INSTRUCTIONS TO FOLLOW:
Because the entries hold pictures, reproduce only their words, exactly as written.

(Stored data)
────────

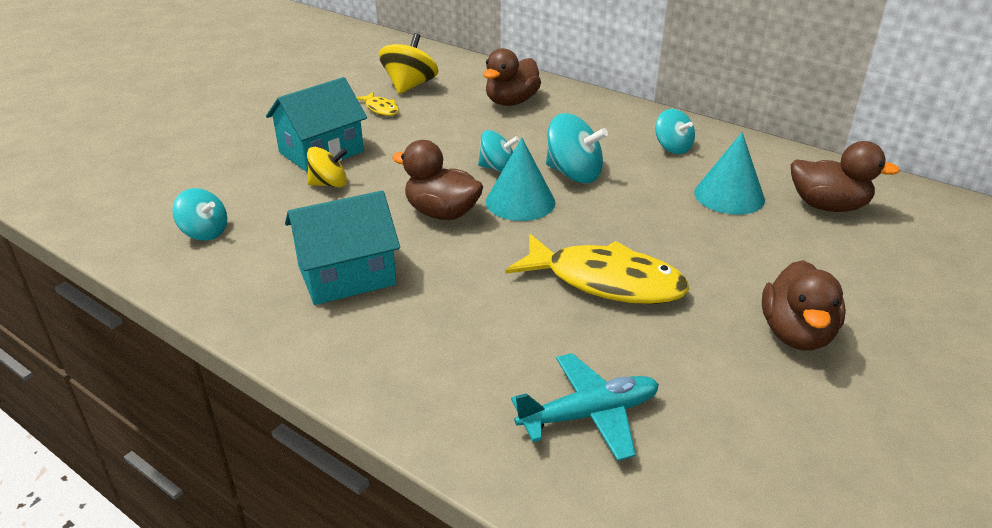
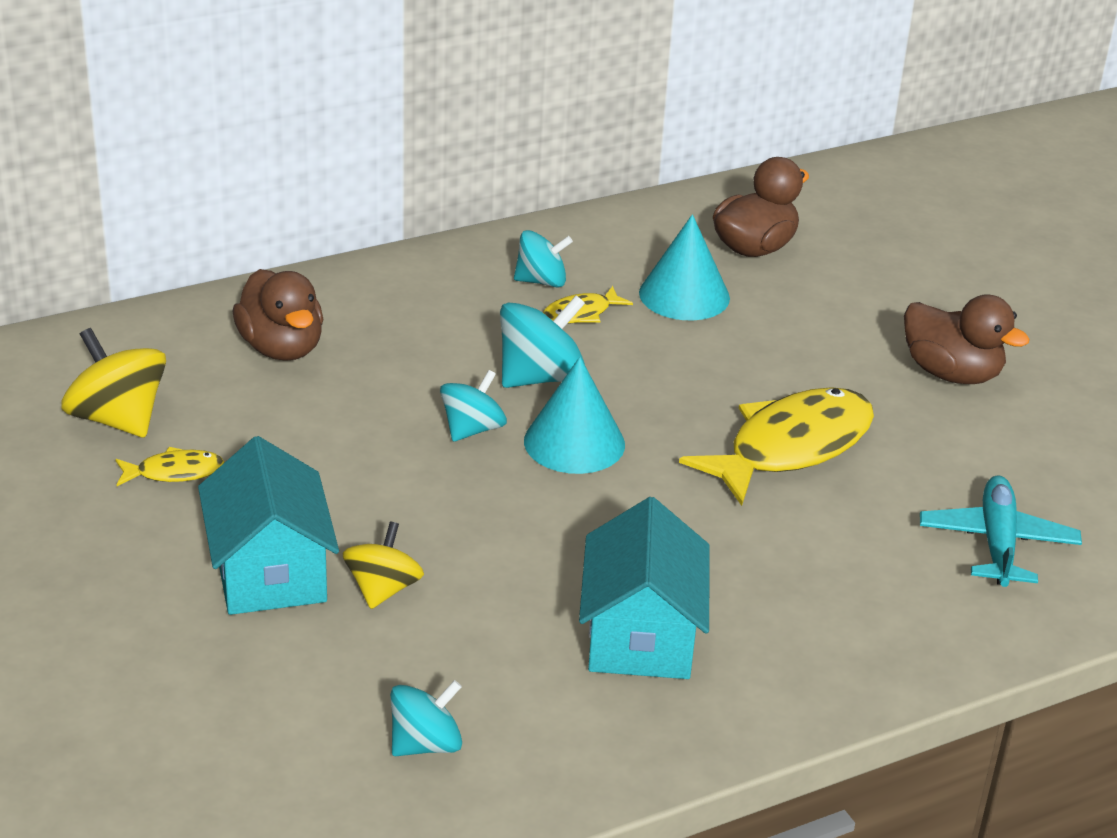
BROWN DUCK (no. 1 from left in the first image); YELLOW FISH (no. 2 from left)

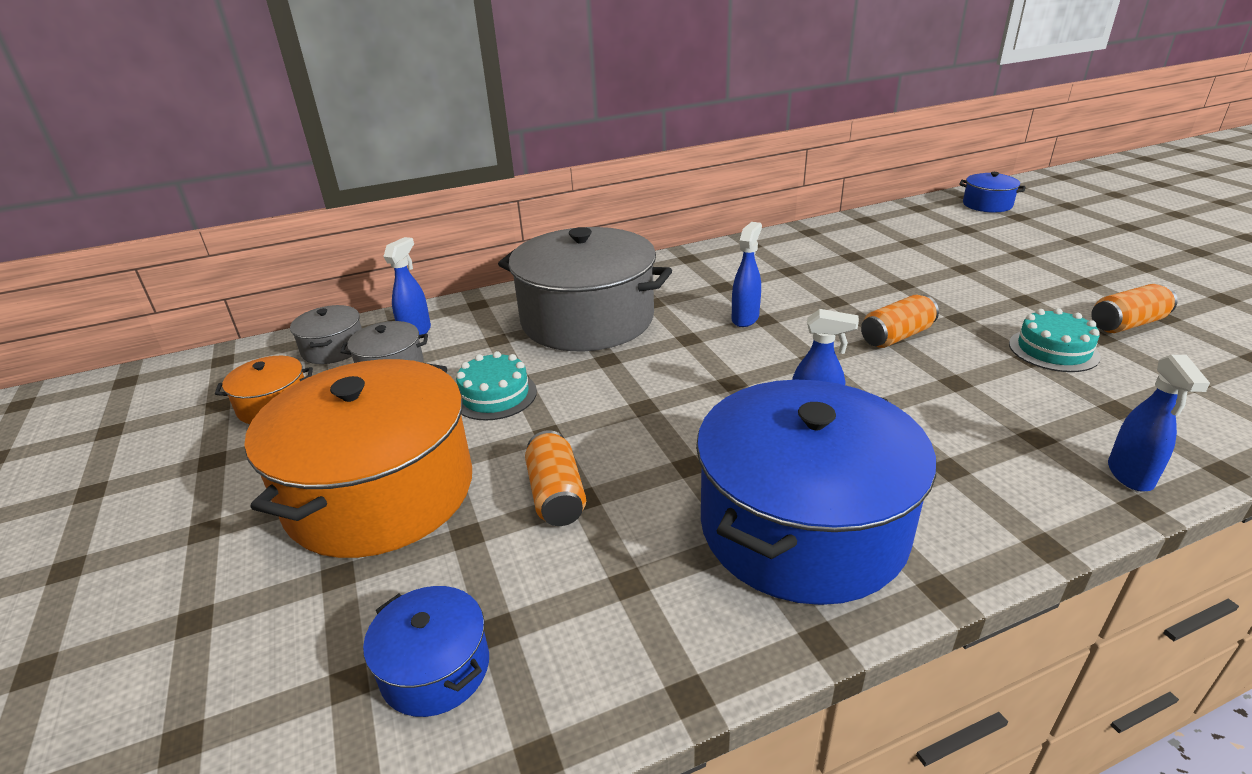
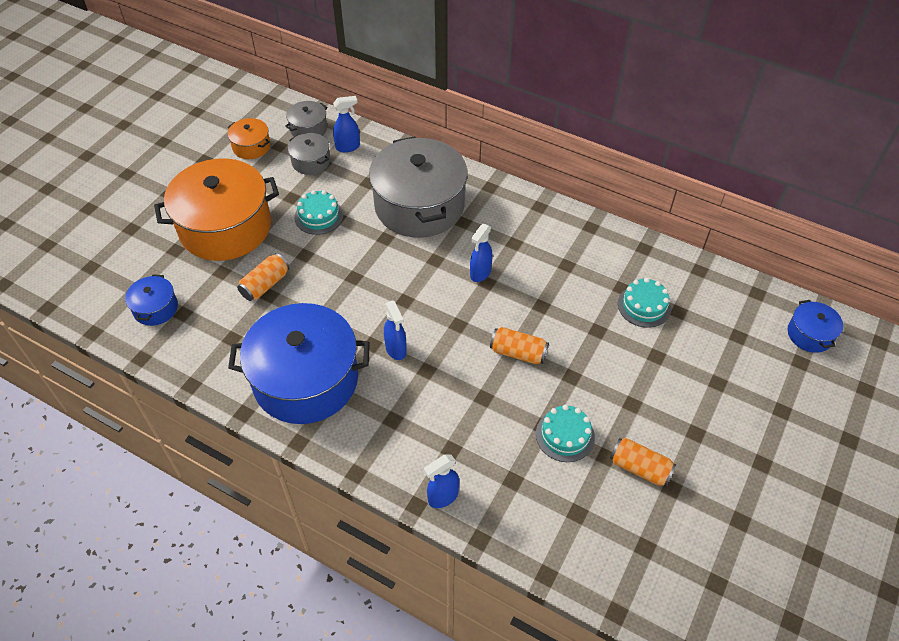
TURQUOISE CAKE (no. 3 from left); BLUE SPRAY BOTTLE (no. 4 from left)

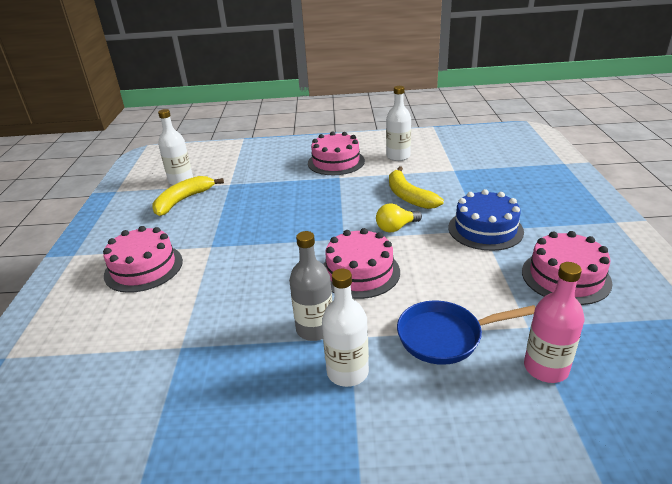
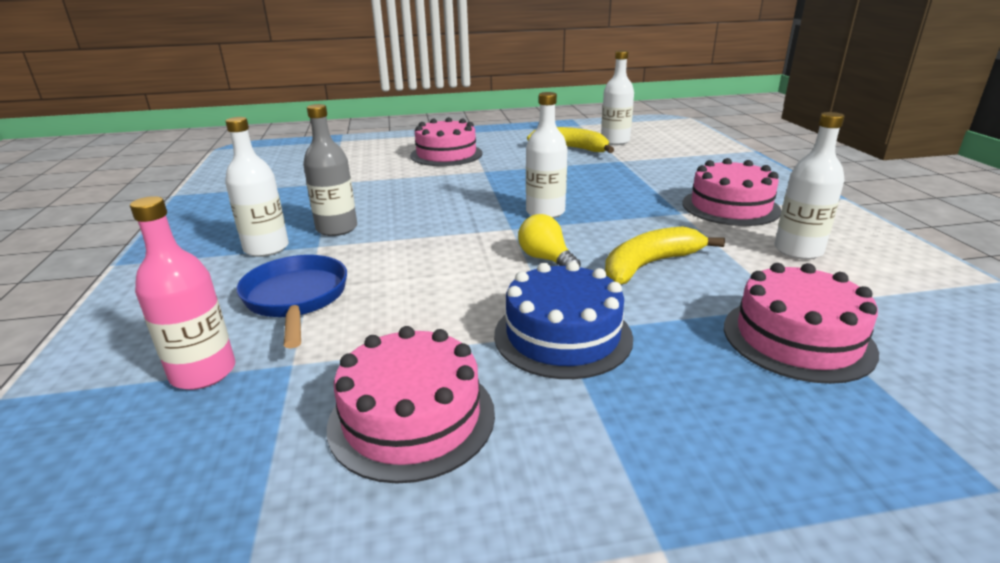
WHITE BOTTLE (no. 2 from left); PINK CAKE (no. 4 from left)

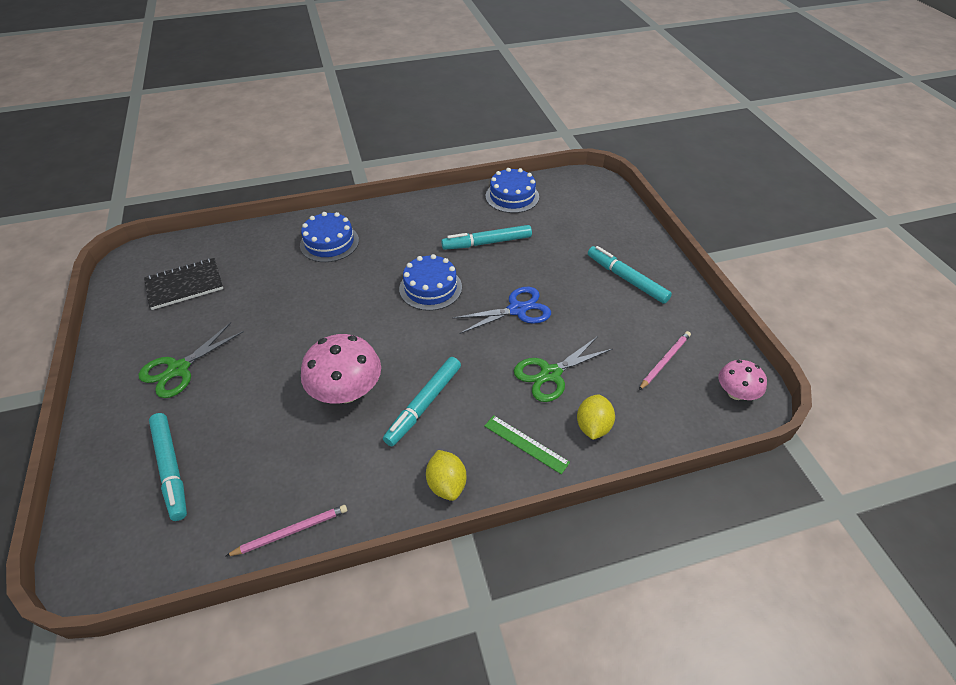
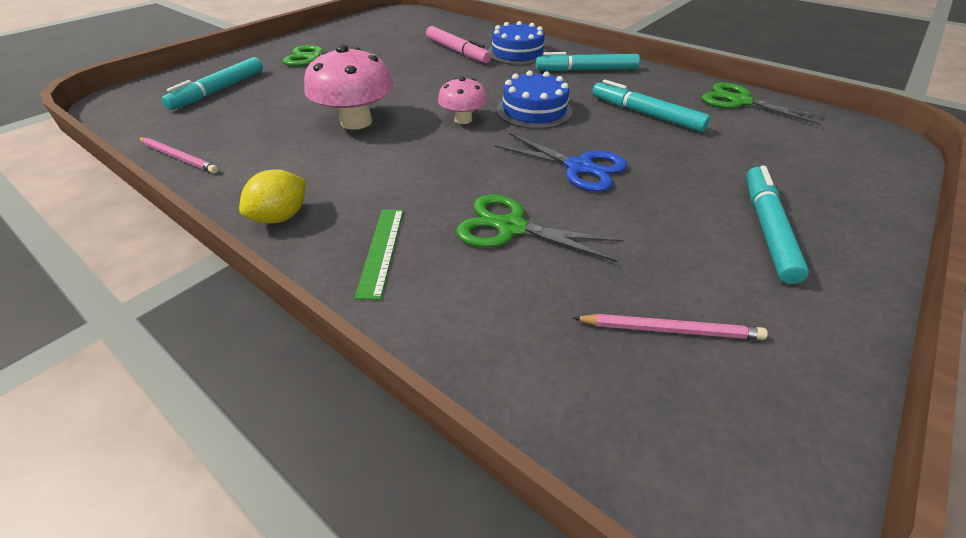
BLACK NOTEBOOK; YELLOW LEMON (no. 2 from left in the first image); PINK MARKER; TURQUOISE MARKER (no. 2 from left); PINK MUSHROOM (no. 2 from left); GREEN SCISSORS (no. 3 from left)

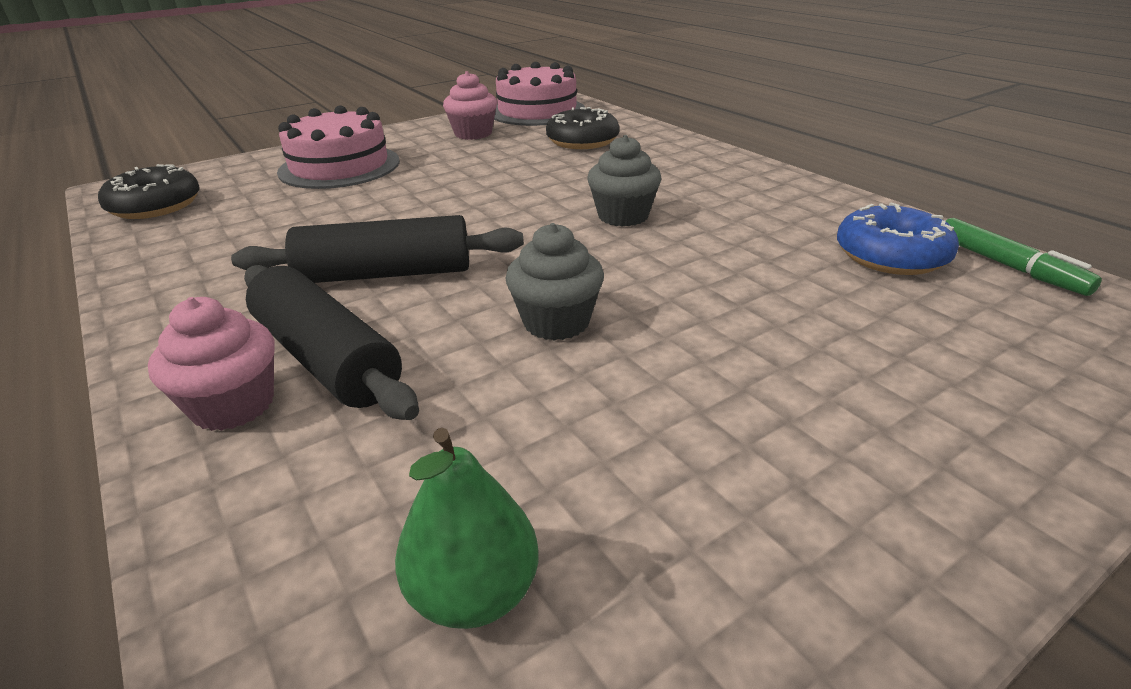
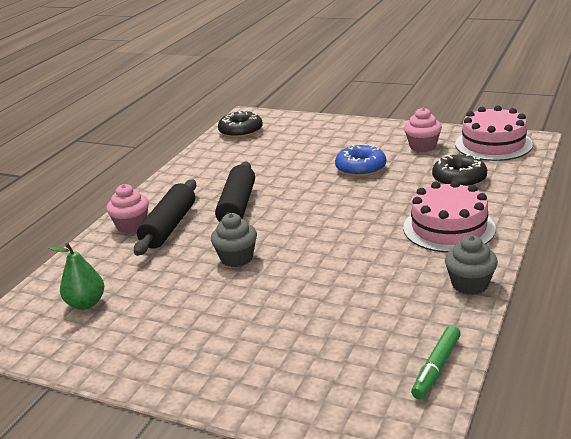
PINK CAKE (no. 1 from left); GREY CUPCAKE (no. 2 from left); BLUE DONUT; BLACK ROLLING PIN (no. 2 from left)

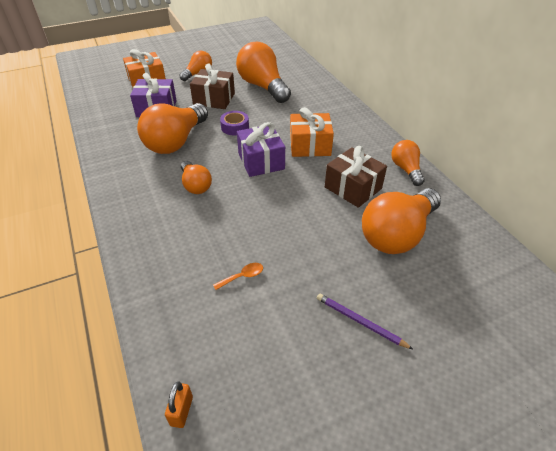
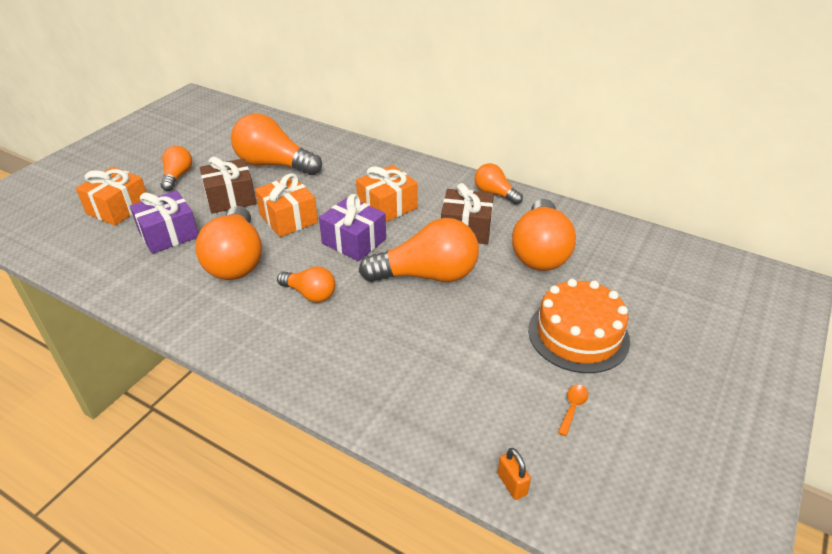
ORANGE LIGHT BULB (no. 5 from left); ORANGE SPOON; ORANGE GIFT (no. 2 from left); ORANGE CAKE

────────

RESPONSE FOR THIS EXERCISE:
BROWN DUCK (no. 1 from left in the first image); YELLOW FISH (no. 2 from left)

TURQUOISE CAKE (no. 3 from left); BLUE SPRAY BOTTLE (no. 4 from left)

WHITE BOTTLE (no. 2 from left); PINK CAKE (no. 4 from left)

BLACK NOTEBOOK; YELLOW LEMON (no. 2 from left in the first image); PINK MARKER; TURQUOISE MARKER (no. 2 from left); PINK MUSHROOM (no. 2 from left); GREEN SCISSORS (no. 3 from left)

PINK CAKE (no. 1 from left); GREY CUPCAKE (no. 2 from left); BLUE DONUT; BLACK ROLLING PIN (no. 2 from left)

ORANGE LIGHT BULB (no. 5 from left); ORANGE SPOON; ORANGE GIFT (no. 2 from left); ORANGE CAKE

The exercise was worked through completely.